** Input data follows **
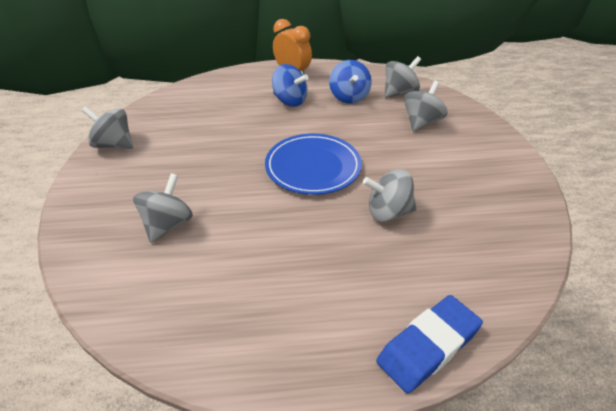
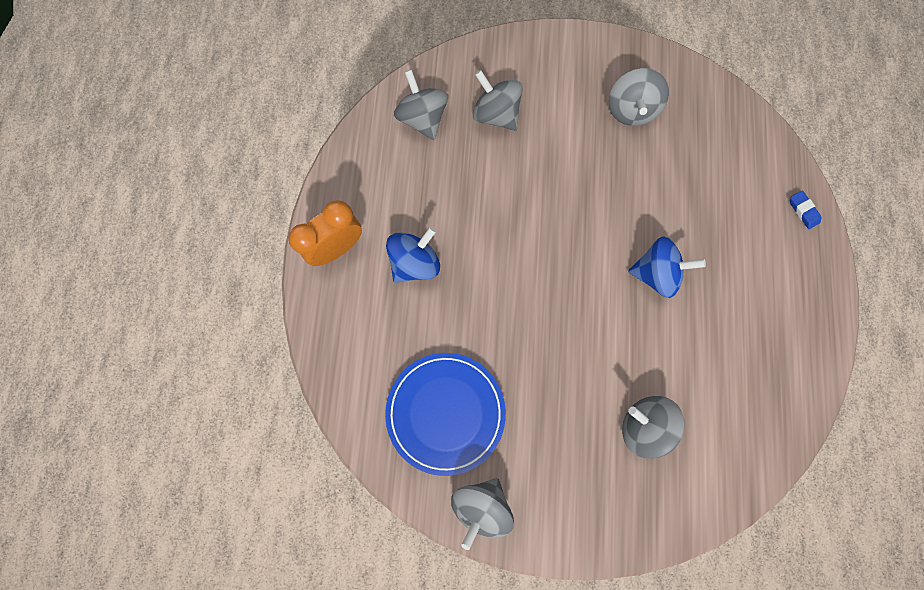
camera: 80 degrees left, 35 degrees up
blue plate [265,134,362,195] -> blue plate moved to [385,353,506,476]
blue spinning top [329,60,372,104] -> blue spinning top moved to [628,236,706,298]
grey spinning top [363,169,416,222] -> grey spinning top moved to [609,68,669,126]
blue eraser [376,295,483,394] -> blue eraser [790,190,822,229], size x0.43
** End of Input data **
About this exercise
All of the records must come back exactly as they stand, minus every picture.

Your solution
camera: 80 degrees left, 35 degrees up
blue plate [265,134,362,195] -> blue plate moved to [385,353,506,476]
blue spinning top [329,60,372,104] -> blue spinning top moved to [628,236,706,298]
grey spinning top [363,169,416,222] -> grey spinning top moved to [609,68,669,126]
blue eraser [376,295,483,394] -> blue eraser [790,190,822,229], size x0.43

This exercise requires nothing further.